Coordinate-based object records
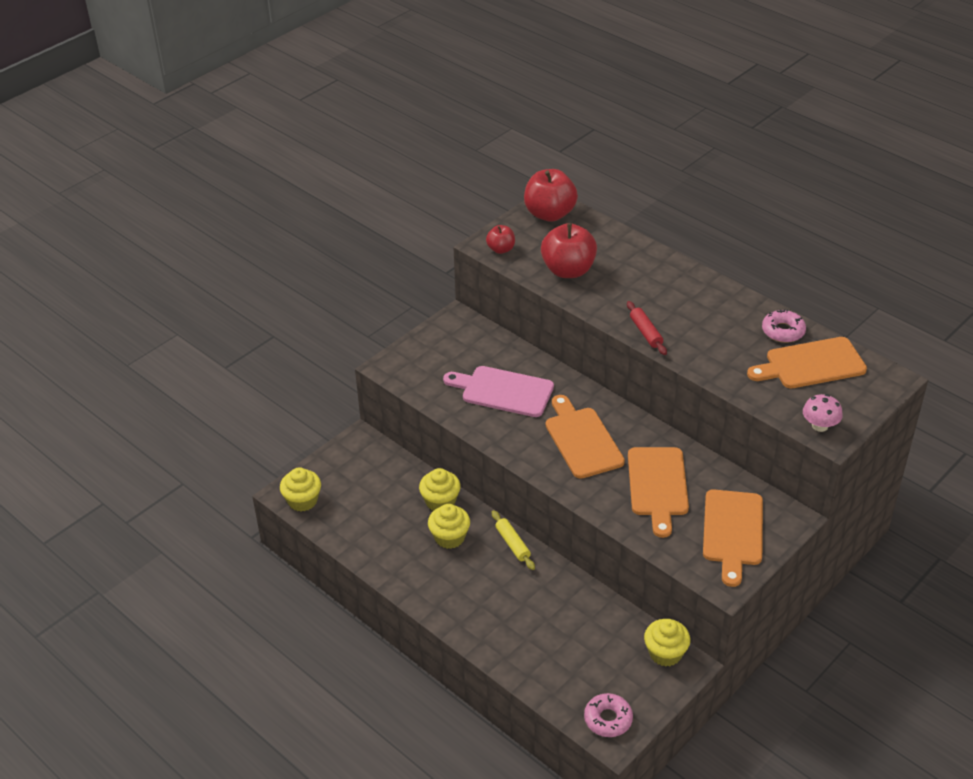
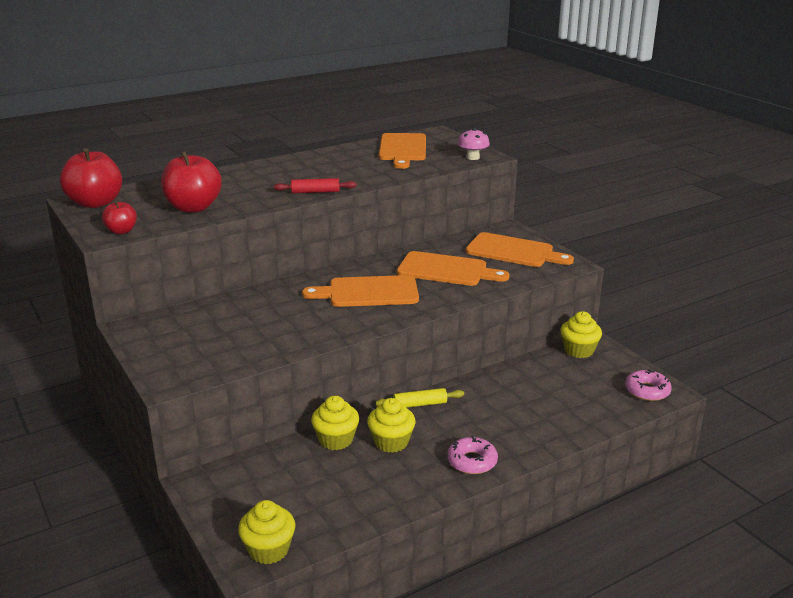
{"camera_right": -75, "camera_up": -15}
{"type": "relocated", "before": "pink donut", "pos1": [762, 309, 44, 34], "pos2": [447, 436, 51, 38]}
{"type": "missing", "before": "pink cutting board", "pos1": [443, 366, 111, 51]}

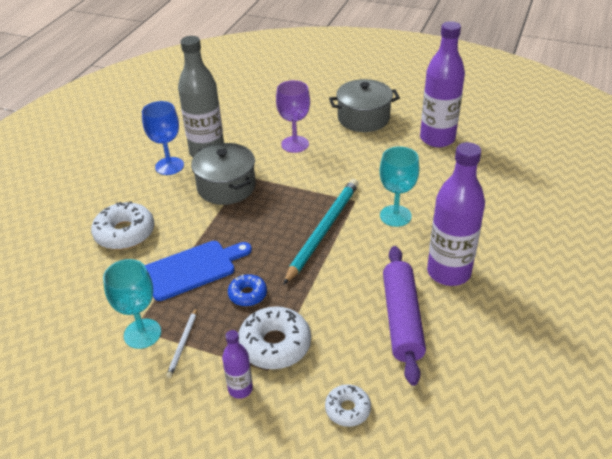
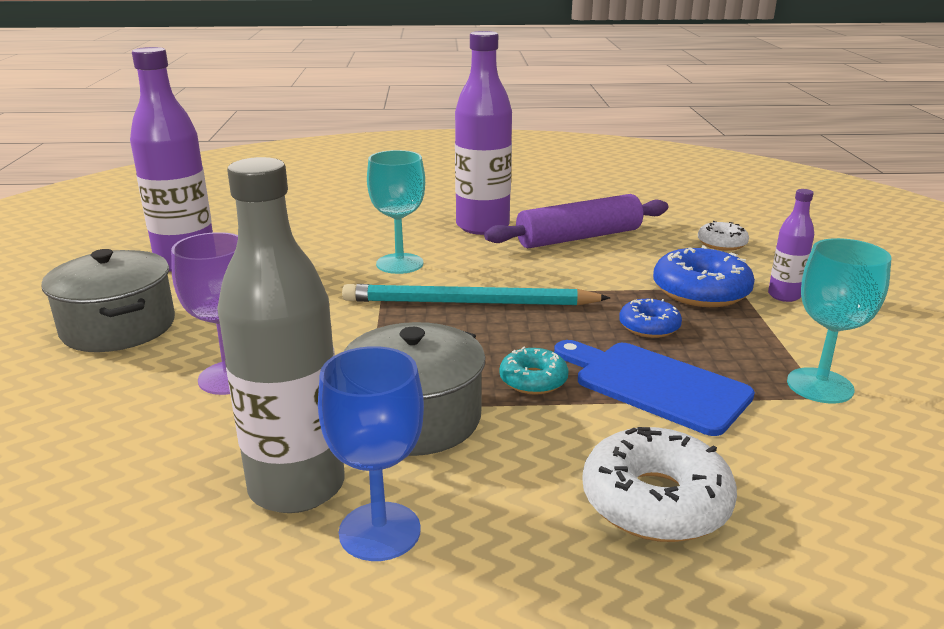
{"camera_right": -115, "camera_up": -15}
{"type": "colour", "before": "white donut", "after": "blue donut", "pos1": [238, 306, 73, 63], "pos2": [653, 245, 102, 62]}
{"type": "missing", "before": "white pencil", "pos1": [166, 307, 31, 71]}
{"type": "appeared", "after": "turquoise donut", "pos2": [499, 347, 70, 48]}

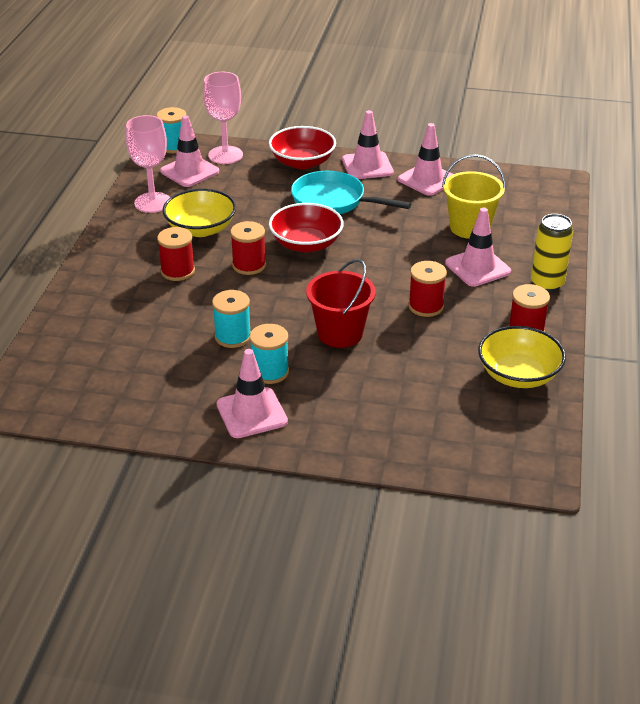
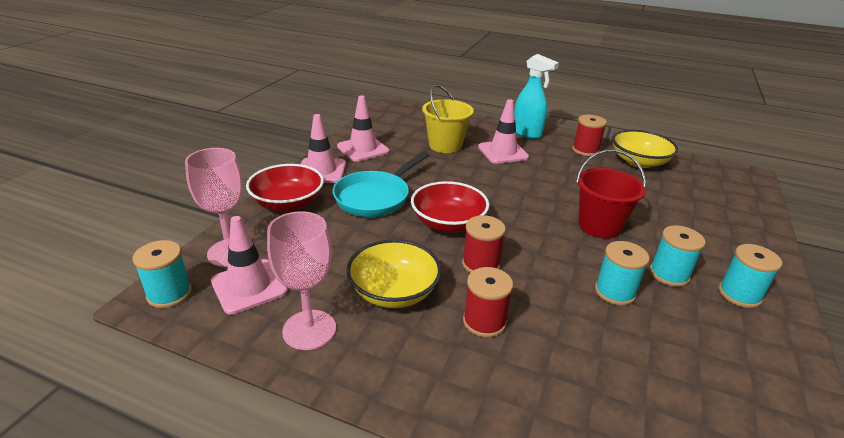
{"camera_right": -80, "camera_up": -5}
{"type": "exchanged", "before": "yellow can", "after": "turquoise spray bottle", "pos1": [531, 214, 42, 78], "pos2": [514, 54, 45, 85]}
{"type": "missing", "before": "red spool", "pos1": [408, 261, 39, 56]}
{"type": "exchanged", "before": "pink traffic cone", "after": "turquoise spool", "pos1": [216, 349, 72, 89], "pos2": [718, 244, 64, 64]}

-- Task objective --
What you return must match the data above exactly, with no images included.

-- Answer below --
{"camera_right": -75, "camera_up": -15}
{"type": "relocated", "before": "pink donut", "pos1": [762, 309, 44, 34], "pos2": [447, 436, 51, 38]}
{"type": "missing", "before": "pink cutting board", "pos1": [443, 366, 111, 51]}

{"camera_right": -115, "camera_up": -15}
{"type": "colour", "before": "white donut", "after": "blue donut", "pos1": [238, 306, 73, 63], "pos2": [653, 245, 102, 62]}
{"type": "missing", "before": "white pencil", "pos1": [166, 307, 31, 71]}
{"type": "appeared", "after": "turquoise donut", "pos2": [499, 347, 70, 48]}

{"camera_right": -80, "camera_up": -5}
{"type": "exchanged", "before": "yellow can", "after": "turquoise spray bottle", "pos1": [531, 214, 42, 78], "pos2": [514, 54, 45, 85]}
{"type": "missing", "before": "red spool", "pos1": [408, 261, 39, 56]}
{"type": "exchanged", "before": "pink traffic cone", "after": "turquoise spool", "pos1": [216, 349, 72, 89], "pos2": [718, 244, 64, 64]}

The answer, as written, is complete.